GOAL OF THE EXERCISE.
Lines from the first one down to the one containing "V102: AC 230V (GND, n5) -> AC 1V (GND, n5)" in the data below are the only ones needed; please return them exactly, both ends included.

——————————

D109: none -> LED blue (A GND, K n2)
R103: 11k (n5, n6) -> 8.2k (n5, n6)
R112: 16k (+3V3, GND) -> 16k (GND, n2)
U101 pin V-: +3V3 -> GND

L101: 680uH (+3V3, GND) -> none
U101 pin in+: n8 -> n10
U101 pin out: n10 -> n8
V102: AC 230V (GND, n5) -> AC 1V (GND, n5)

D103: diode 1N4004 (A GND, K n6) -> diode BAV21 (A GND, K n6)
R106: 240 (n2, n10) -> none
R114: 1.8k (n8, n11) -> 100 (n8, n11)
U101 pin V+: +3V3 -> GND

——————————

OUTPUT OF THE TASK.
D109: none -> LED blue (A GND, K n2)
R103: 11k (n5, n6) -> 8.2k (n5, n6)
R112: 16k (+3V3, GND) -> 16k (GND, n2)
U101 pin V-: +3V3 -> GND

L101: 680uH (+3V3, GND) -> none
U101 pin in+: n8 -> n10
U101 pin out: n10 -> n8
V102: AC 230V (GND, n5) -> AC 1V (GND, n5)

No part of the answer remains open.